=== STUDY MATERIAL ===

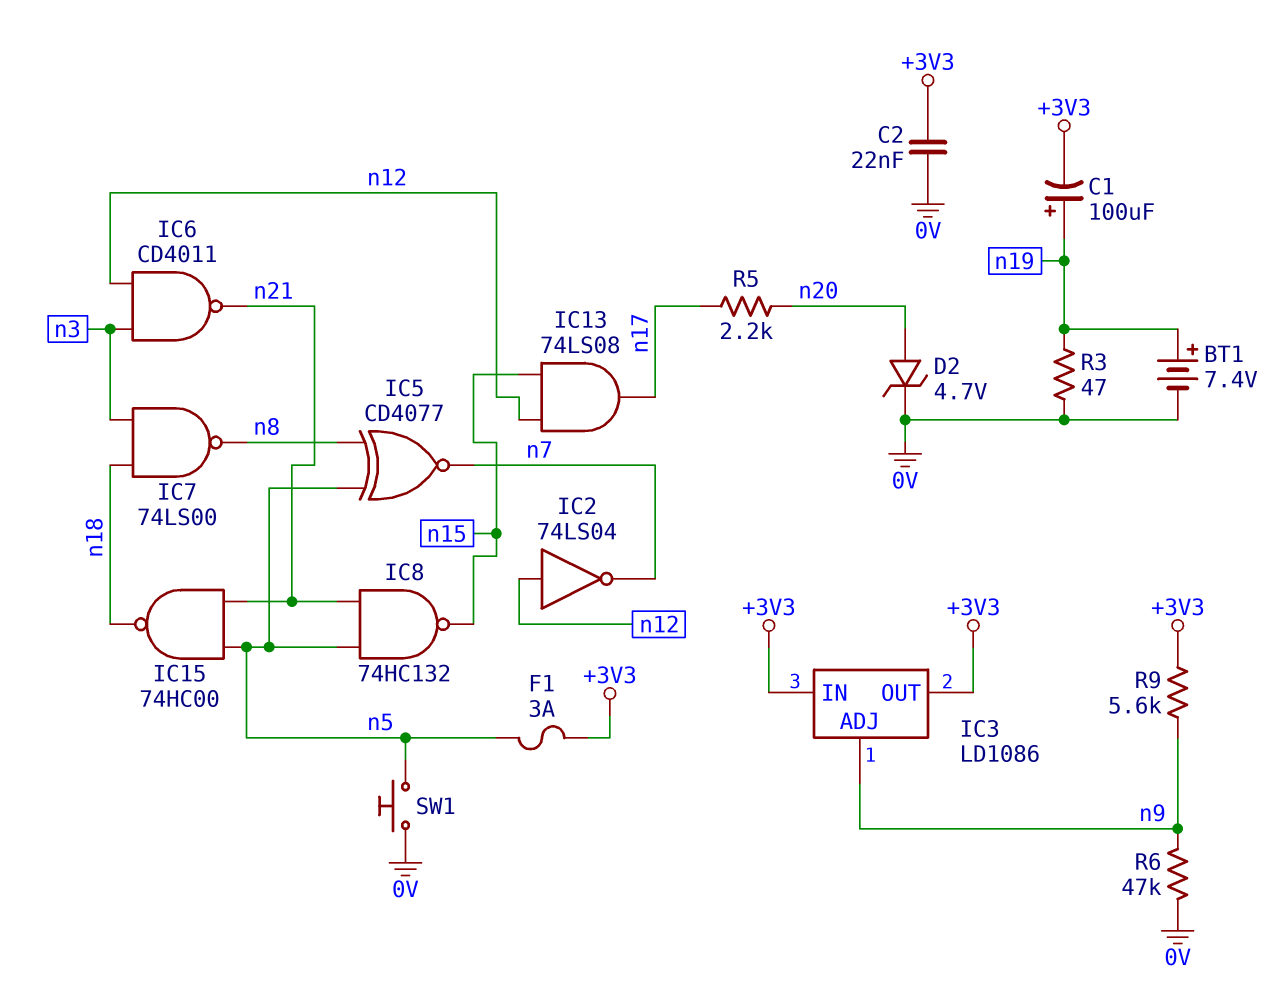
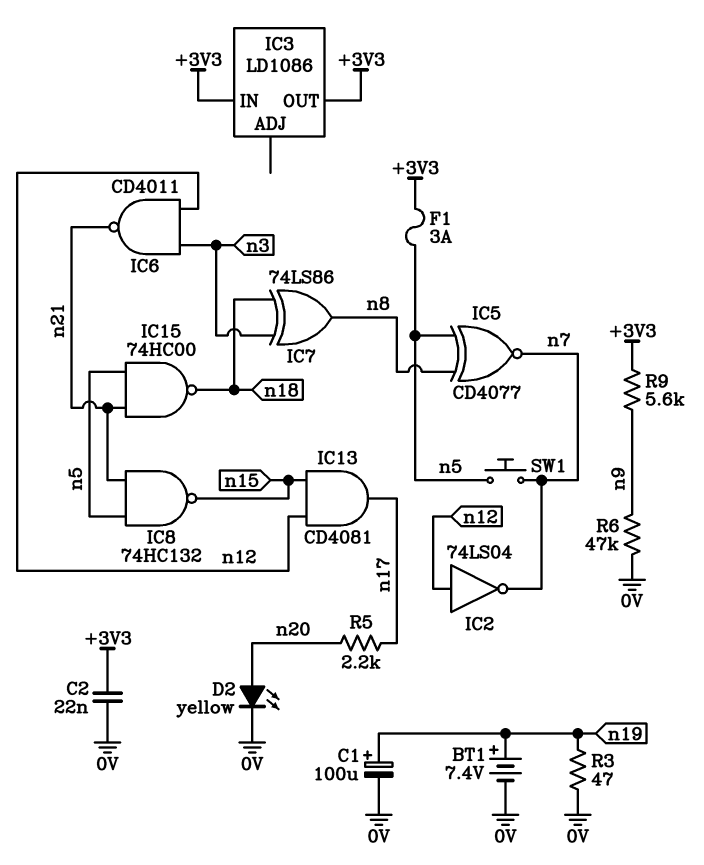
C1: 100uF (plus n19, minus +3V3) -> 100uF (plus n19, minus 0V)
D2: zener 4.7V (A n20, K 0V) -> LED yellow (A n20, K 0V)
IC3 pin ADJ: n9 -> none
IC7: NAND 74LS00 (in n3, in n18, out n8) -> XOR 74LS86 (in n3, in n18, out n8)
IC13: AND 74LS08 (in n12, in n15, out n17) -> AND CD4081 (in n12, in n15, out n17)
SW1: button (0V, n5) -> button (n5, n7)

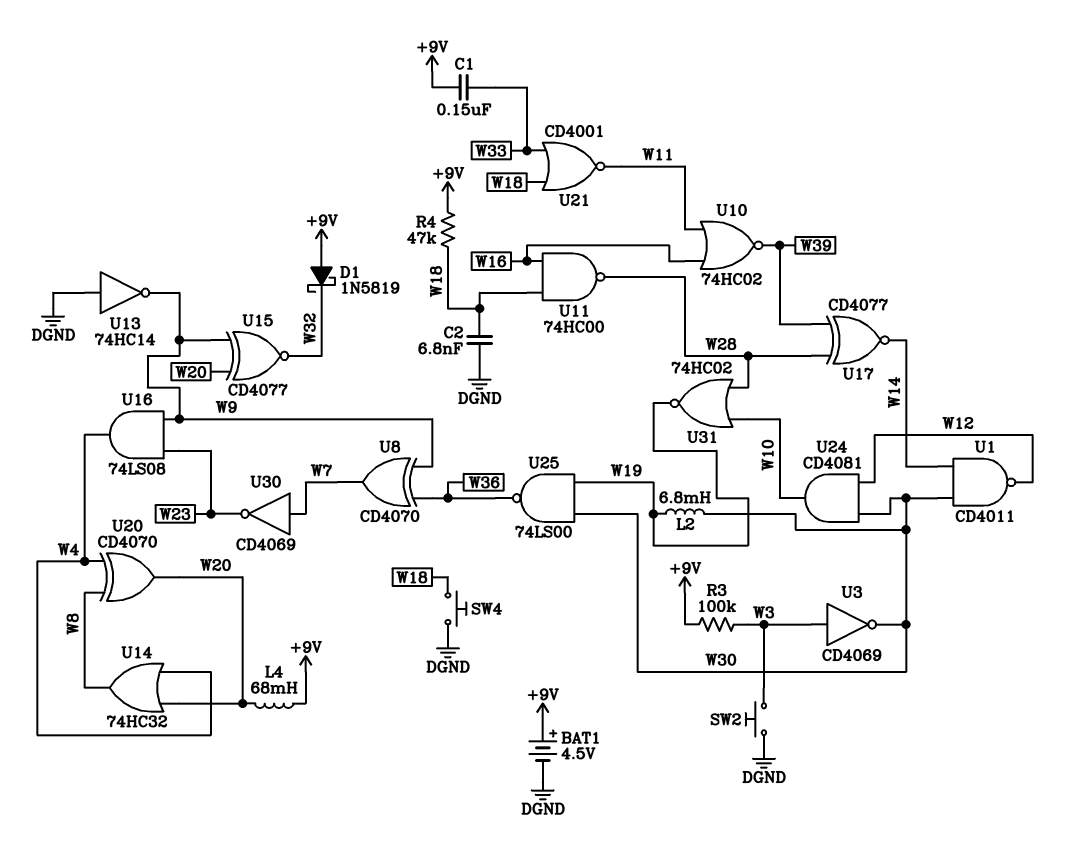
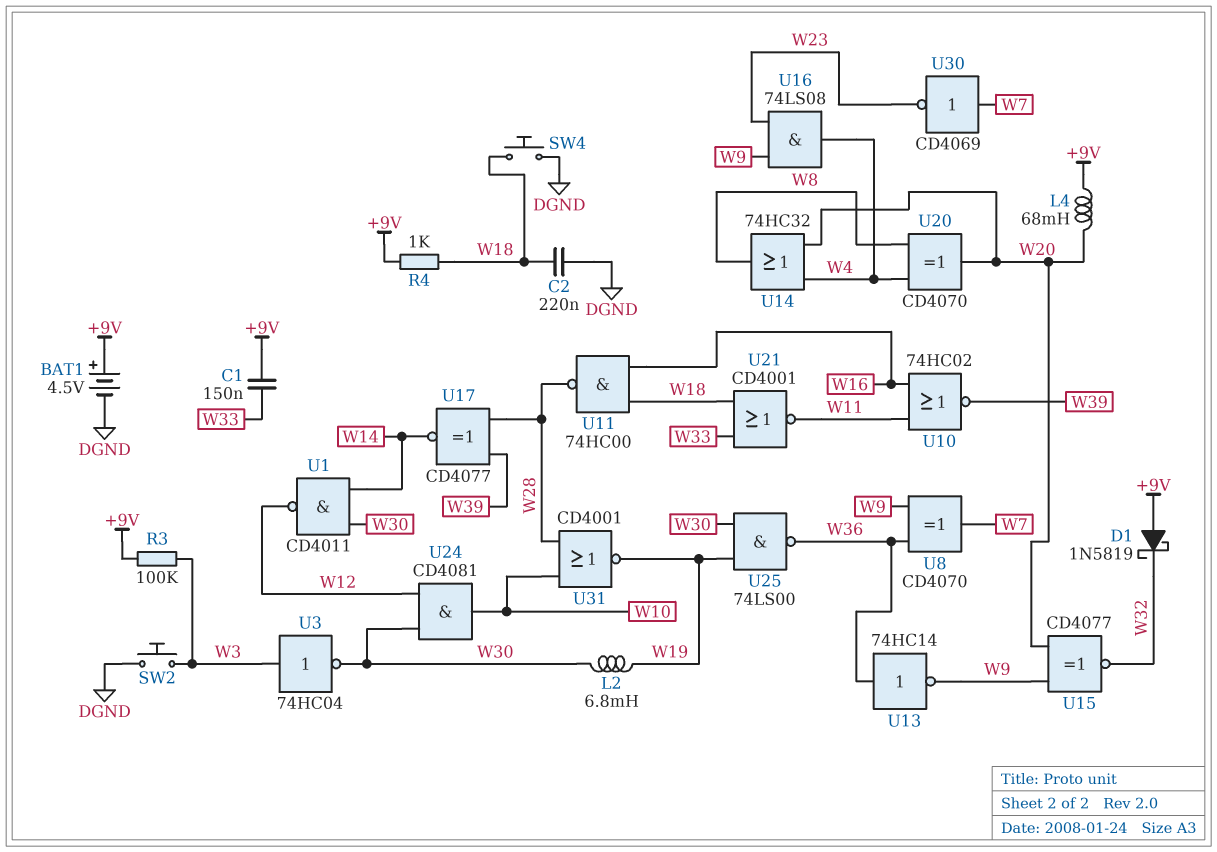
C2: 6.8nF (DGND, W18) -> 220nF (DGND, W18)
R4: 47k (+9V, W18) -> 1k (+9V, W18)
U3: NOT CD4069 (in W3, out W30) -> NOT 74HC04 (in W3, out W30)
U13: NOT 74HC14 (in DGND, out W9) -> NOT 74HC14 (in W36, out W9)
U31: NOR 74HC02 (in W10, in W28, out W19) -> NOR CD4001 (in W10, in W28, out W19)

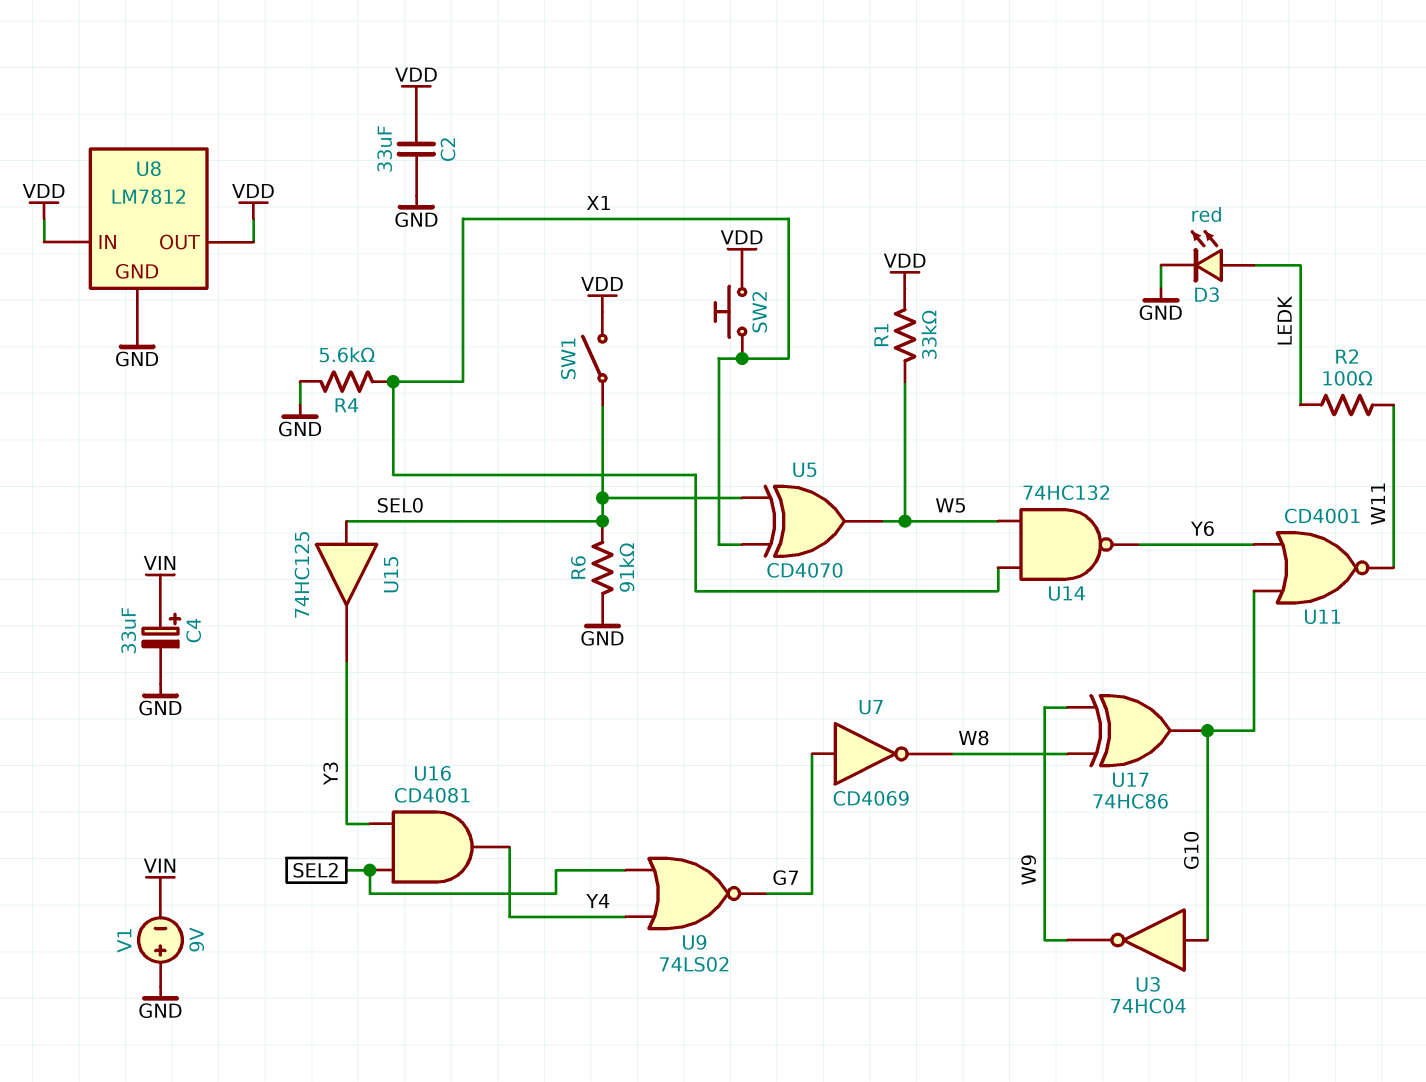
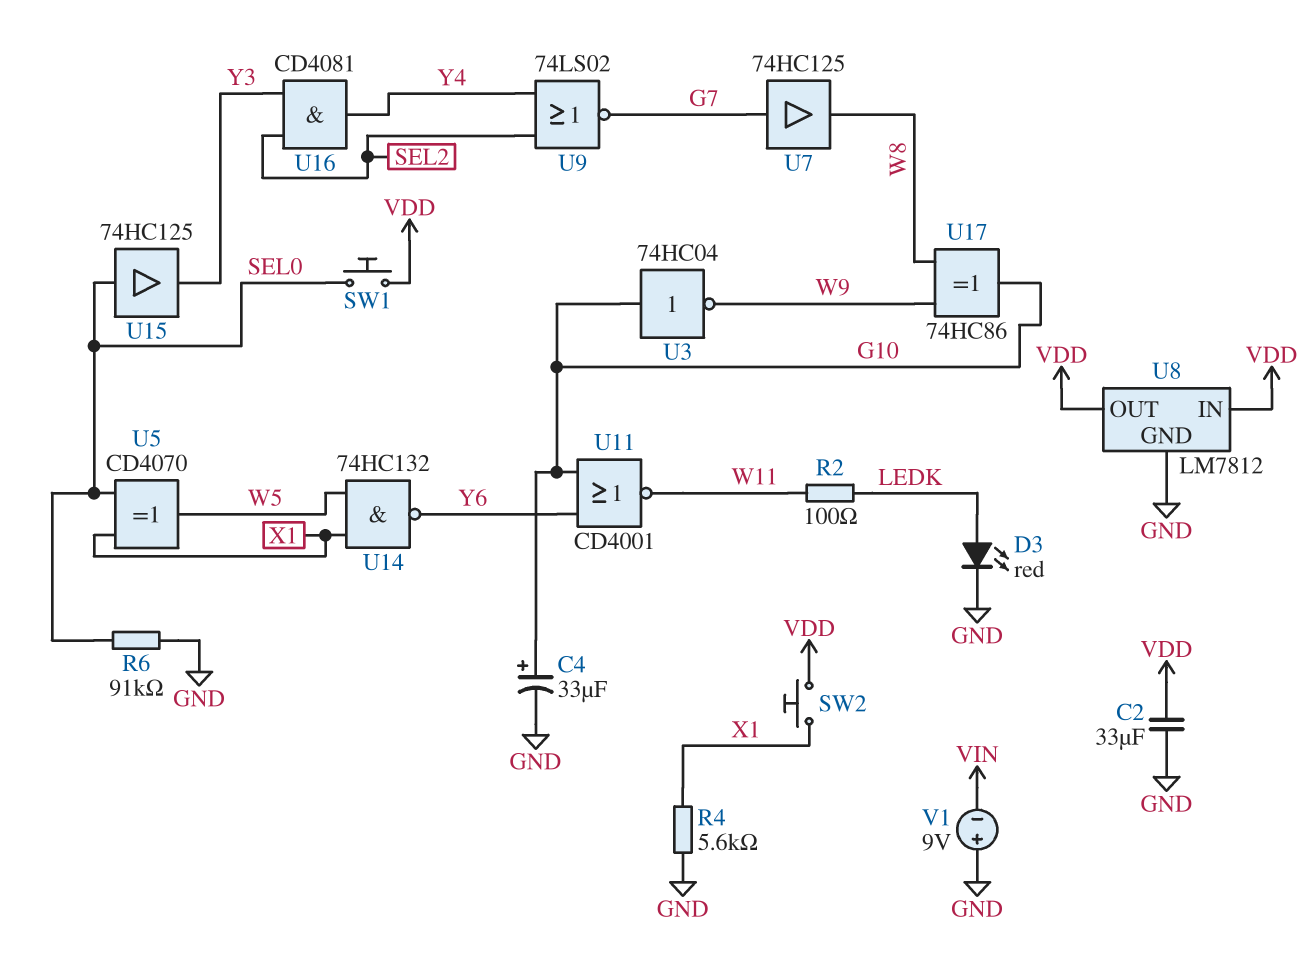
C4: 33uF (plus VIN, minus GND) -> 33uF (plus G10, minus GND)
R1: 33k (VDD, W5) -> none
SW1: switch (SEL0, VDD) -> button (SEL0, VDD)
U7: NOT CD4069 (in G7, out W8) -> buffer 74HC125 (in G7, out W8)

===

**TASK TO COMPLETE**
The material must be returned exactly, with its pictures omitted.

**EXPECTED OUTPUT**
C1: 100uF (plus n19, minus +3V3) -> 100uF (plus n19, minus 0V)
D2: zener 4.7V (A n20, K 0V) -> LED yellow (A n20, K 0V)
IC3 pin ADJ: n9 -> none
IC7: NAND 74LS00 (in n3, in n18, out n8) -> XOR 74LS86 (in n3, in n18, out n8)
IC13: AND 74LS08 (in n12, in n15, out n17) -> AND CD4081 (in n12, in n15, out n17)
SW1: button (0V, n5) -> button (n5, n7)

C2: 6.8nF (DGND, W18) -> 220nF (DGND, W18)
R4: 47k (+9V, W18) -> 1k (+9V, W18)
U3: NOT CD4069 (in W3, out W30) -> NOT 74HC04 (in W3, out W30)
U13: NOT 74HC14 (in DGND, out W9) -> NOT 74HC14 (in W36, out W9)
U31: NOR 74HC02 (in W10, in W28, out W19) -> NOR CD4001 (in W10, in W28, out W19)

C4: 33uF (plus VIN, minus GND) -> 33uF (plus G10, minus GND)
R1: 33k (VDD, W5) -> none
SW1: switch (SEL0, VDD) -> button (SEL0, VDD)
U7: NOT CD4069 (in G7, out W8) -> buffer 74HC125 (in G7, out W8)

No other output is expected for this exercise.